(DATA LISTING Opens)

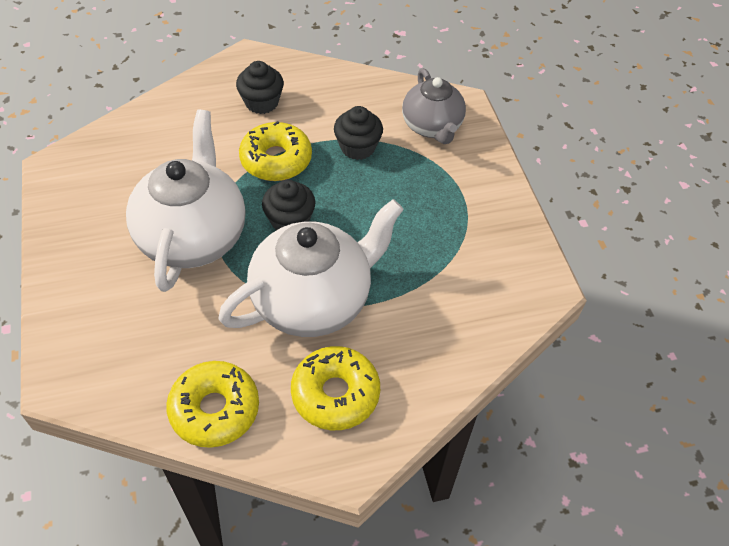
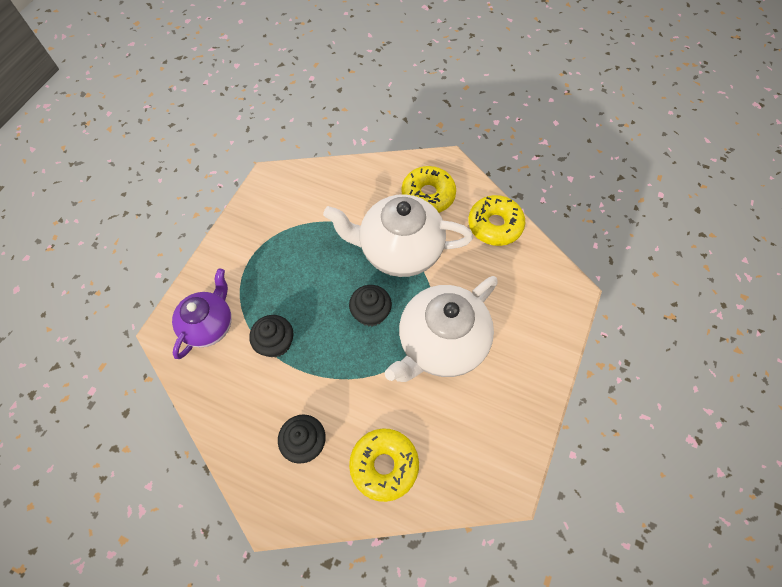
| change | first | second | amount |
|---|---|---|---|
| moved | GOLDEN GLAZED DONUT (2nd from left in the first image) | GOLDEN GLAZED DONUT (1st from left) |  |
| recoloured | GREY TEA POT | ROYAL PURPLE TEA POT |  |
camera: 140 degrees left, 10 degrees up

(DATA LISTING Closes)

## INSTRUCTIONS FOR THE TASK
All lines from the one with "recoloured | GREY" through the end of the records need to be copied exactly, and no other lines.

## FINISHED TASK
| recoloured | GREY TEA POT | ROYAL PURPLE TEA POT |  |
camera: 140 degrees left, 10 degrees up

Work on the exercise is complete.